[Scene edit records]
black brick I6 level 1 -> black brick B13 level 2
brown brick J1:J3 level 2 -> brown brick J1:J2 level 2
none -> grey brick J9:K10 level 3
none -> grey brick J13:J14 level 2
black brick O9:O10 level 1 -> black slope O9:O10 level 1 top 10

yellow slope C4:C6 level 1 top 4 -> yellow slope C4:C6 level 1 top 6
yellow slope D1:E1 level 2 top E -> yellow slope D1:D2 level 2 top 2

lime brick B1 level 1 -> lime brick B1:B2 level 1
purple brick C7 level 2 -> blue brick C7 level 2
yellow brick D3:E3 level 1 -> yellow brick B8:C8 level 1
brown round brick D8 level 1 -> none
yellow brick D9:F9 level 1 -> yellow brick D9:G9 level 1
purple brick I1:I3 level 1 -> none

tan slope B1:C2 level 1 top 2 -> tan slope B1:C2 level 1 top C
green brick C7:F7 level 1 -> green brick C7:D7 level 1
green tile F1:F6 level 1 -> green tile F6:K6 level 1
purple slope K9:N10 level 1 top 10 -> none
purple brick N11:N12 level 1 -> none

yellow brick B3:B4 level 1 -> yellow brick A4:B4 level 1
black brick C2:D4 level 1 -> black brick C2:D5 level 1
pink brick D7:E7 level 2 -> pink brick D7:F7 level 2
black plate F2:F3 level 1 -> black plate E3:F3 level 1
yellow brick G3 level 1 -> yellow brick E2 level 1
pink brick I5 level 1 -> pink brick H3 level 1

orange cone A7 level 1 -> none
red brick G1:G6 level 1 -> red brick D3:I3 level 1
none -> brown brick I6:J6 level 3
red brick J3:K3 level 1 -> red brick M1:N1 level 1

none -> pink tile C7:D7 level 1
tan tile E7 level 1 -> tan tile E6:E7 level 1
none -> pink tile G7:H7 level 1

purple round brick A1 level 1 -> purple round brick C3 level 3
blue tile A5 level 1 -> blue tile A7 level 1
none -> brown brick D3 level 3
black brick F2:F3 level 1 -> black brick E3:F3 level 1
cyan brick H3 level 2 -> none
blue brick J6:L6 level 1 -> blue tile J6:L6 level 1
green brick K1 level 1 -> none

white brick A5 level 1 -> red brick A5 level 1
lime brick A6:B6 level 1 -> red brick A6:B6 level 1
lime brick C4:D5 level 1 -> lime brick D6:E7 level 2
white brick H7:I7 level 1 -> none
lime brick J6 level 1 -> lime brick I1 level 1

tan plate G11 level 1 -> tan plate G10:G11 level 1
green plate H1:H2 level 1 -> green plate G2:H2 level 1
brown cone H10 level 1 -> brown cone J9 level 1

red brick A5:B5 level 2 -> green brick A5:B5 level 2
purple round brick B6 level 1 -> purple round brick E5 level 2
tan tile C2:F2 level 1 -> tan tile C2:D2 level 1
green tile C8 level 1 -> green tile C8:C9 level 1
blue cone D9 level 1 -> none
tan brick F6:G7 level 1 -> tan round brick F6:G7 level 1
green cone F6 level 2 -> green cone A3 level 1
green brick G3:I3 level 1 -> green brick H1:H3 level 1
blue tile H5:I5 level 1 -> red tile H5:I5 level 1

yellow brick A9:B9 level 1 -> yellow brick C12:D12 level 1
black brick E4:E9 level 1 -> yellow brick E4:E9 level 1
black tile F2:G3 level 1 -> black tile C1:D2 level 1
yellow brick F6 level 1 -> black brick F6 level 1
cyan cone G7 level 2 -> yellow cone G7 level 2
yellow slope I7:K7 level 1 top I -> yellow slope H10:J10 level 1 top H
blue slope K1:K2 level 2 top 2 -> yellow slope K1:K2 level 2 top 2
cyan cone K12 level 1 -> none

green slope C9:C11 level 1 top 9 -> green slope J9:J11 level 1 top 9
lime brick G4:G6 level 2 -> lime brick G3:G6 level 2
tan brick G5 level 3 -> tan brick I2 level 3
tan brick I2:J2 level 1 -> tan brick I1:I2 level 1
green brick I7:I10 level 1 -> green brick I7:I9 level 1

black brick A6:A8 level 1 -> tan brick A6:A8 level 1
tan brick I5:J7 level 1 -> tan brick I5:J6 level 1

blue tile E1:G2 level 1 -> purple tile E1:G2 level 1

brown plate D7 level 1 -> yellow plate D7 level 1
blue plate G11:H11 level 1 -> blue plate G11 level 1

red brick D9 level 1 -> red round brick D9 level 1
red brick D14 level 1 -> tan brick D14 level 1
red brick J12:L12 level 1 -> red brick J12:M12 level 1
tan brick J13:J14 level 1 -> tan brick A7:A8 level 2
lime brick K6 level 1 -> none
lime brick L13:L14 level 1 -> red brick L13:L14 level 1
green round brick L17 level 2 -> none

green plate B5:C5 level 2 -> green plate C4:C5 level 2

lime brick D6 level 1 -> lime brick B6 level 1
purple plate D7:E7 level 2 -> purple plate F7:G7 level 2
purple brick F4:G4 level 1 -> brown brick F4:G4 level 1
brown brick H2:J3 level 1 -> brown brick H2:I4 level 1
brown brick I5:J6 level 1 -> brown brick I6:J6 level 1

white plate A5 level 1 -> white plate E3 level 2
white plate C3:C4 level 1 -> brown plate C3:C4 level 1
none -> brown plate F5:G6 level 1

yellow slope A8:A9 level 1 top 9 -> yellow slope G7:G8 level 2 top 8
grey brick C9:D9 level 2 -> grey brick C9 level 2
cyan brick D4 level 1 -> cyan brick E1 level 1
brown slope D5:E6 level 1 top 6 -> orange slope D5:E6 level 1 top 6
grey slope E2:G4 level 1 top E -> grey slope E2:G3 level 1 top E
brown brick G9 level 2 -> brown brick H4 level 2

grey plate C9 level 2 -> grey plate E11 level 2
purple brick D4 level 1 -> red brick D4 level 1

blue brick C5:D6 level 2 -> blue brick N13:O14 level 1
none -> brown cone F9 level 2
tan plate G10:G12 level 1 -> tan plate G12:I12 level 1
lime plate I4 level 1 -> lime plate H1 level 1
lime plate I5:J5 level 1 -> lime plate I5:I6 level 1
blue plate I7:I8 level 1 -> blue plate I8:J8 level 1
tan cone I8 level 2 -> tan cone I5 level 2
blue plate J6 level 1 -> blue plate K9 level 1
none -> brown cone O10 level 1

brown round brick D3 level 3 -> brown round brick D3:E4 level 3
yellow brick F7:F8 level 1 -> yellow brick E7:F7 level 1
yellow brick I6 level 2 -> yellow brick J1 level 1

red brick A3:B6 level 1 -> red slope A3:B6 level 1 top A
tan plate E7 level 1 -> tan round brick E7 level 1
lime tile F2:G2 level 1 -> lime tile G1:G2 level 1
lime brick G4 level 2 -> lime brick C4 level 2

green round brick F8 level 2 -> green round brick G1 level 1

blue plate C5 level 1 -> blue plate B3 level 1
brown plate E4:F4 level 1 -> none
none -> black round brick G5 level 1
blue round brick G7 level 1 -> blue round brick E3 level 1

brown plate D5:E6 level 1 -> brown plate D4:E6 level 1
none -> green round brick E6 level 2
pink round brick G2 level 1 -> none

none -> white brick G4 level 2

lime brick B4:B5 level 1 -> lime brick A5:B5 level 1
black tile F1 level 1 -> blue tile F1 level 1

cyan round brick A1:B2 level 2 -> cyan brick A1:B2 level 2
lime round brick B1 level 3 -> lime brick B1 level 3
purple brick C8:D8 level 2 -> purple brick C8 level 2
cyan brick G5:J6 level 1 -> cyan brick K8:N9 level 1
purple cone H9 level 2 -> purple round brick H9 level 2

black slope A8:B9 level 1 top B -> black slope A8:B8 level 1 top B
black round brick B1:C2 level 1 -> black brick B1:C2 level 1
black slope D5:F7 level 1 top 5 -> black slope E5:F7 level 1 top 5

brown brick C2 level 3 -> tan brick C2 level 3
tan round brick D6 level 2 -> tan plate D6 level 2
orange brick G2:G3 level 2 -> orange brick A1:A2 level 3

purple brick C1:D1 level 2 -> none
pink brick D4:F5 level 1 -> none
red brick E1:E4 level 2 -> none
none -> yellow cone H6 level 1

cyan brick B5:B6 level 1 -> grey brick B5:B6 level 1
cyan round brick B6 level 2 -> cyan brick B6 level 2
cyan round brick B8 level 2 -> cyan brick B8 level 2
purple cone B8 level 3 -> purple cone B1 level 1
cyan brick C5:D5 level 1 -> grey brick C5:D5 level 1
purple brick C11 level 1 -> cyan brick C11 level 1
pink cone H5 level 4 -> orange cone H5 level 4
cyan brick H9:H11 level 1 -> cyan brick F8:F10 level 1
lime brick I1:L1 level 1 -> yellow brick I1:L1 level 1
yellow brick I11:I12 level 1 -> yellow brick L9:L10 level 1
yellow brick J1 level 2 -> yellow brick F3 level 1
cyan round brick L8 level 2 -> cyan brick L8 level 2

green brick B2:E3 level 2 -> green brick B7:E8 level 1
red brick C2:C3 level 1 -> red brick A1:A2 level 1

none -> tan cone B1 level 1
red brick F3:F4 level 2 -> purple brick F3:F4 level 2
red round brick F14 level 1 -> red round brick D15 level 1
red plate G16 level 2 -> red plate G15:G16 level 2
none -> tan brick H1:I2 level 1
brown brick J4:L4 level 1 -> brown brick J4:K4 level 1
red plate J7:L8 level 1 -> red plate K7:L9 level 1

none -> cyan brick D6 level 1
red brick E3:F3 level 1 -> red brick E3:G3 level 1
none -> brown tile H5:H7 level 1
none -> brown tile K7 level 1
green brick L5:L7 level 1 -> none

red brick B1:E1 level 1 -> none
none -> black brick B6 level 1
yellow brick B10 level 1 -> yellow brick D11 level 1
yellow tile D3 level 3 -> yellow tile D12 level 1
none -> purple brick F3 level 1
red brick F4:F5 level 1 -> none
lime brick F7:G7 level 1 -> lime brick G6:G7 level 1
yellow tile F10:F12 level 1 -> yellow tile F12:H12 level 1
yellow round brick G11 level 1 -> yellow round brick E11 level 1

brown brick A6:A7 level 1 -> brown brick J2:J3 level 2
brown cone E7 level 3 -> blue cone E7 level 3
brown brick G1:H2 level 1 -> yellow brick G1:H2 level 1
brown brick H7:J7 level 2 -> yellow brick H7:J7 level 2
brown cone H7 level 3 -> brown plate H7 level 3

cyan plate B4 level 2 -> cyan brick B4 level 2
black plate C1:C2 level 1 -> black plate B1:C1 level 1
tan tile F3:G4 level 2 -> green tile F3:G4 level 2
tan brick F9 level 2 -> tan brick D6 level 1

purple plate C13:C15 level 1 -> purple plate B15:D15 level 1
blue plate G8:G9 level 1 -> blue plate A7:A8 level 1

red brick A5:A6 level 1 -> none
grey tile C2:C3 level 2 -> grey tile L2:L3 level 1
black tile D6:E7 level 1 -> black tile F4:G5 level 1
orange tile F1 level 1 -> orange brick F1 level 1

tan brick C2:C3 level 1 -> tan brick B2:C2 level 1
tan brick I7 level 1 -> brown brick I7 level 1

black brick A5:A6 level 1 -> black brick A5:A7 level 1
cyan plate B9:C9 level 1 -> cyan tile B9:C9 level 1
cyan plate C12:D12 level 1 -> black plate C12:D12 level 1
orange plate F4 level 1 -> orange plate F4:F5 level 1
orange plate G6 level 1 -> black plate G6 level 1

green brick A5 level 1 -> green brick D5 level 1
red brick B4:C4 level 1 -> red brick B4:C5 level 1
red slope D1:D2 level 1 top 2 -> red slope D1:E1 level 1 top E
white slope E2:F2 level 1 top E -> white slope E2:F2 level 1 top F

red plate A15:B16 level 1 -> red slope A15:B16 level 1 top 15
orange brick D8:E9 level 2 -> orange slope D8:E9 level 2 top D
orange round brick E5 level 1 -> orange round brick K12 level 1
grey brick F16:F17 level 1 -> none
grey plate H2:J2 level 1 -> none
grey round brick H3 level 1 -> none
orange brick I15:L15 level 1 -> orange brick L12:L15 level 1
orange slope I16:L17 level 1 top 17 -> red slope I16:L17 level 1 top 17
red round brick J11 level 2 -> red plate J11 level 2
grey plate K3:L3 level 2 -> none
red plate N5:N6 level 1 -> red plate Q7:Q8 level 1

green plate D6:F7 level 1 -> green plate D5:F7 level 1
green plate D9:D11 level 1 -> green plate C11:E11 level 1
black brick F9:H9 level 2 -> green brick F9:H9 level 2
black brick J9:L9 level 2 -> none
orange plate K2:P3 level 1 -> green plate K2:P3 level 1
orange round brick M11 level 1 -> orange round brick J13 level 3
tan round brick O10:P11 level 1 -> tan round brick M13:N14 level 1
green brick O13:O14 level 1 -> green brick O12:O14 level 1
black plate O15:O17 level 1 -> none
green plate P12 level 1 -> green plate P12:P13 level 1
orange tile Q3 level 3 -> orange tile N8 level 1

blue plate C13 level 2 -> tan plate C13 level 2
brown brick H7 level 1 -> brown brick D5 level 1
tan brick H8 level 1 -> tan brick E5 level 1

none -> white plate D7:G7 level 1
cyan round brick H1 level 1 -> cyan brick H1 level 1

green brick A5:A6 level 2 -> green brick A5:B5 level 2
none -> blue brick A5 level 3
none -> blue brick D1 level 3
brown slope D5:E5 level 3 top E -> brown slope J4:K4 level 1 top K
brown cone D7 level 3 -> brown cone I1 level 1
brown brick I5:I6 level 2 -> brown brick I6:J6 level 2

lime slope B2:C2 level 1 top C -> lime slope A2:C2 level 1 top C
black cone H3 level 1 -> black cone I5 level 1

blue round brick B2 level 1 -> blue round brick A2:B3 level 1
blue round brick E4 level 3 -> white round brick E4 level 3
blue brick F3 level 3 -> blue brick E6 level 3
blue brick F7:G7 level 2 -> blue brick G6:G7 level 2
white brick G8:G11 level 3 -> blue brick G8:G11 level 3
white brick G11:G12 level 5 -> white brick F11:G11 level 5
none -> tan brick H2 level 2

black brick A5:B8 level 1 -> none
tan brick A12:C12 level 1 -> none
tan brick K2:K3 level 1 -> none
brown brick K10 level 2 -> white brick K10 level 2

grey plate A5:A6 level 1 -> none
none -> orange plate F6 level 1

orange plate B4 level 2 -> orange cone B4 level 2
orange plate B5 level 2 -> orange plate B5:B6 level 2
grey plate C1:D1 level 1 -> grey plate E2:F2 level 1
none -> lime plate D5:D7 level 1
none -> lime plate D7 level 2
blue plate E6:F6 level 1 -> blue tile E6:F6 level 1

What is being asked:
Copy out, word for word, the part of the entries above that begins at the line with "yellow slope A8:A9" and ends at the line with "red brick A3:B6", including both.

Written solution:
yellow slope A8:A9 level 1 top 9 -> yellow slope G7:G8 level 2 top 8
grey brick C9:D9 level 2 -> grey brick C9 level 2
cyan brick D4 level 1 -> cyan brick E1 level 1
brown slope D5:E6 level 1 top 6 -> orange slope D5:E6 level 1 top 6
grey slope E2:G4 level 1 top E -> grey slope E2:G3 level 1 top E
brown brick G9 level 2 -> brown brick H4 level 2

grey plate C9 level 2 -> grey plate E11 level 2
purple brick D4 level 1 -> red brick D4 level 1

blue brick C5:D6 level 2 -> blue brick N13:O14 level 1
none -> brown cone F9 level 2
tan plate G10:G12 level 1 -> tan plate G12:I12 level 1
lime plate I4 level 1 -> lime plate H1 level 1
lime plate I5:J5 level 1 -> lime plate I5:I6 level 1
blue plate I7:I8 level 1 -> blue plate I8:J8 level 1
tan cone I8 level 2 -> tan cone I5 level 2
blue plate J6 level 1 -> blue plate K9 level 1
none -> brown cone O10 level 1

brown round brick D3 level 3 -> brown round brick D3:E4 level 3
yellow brick F7:F8 level 1 -> yellow brick E7:F7 level 1
yellow brick I6 level 2 -> yellow brick J1 level 1

red brick A3:B6 level 1 -> red slope A3:B6 level 1 top A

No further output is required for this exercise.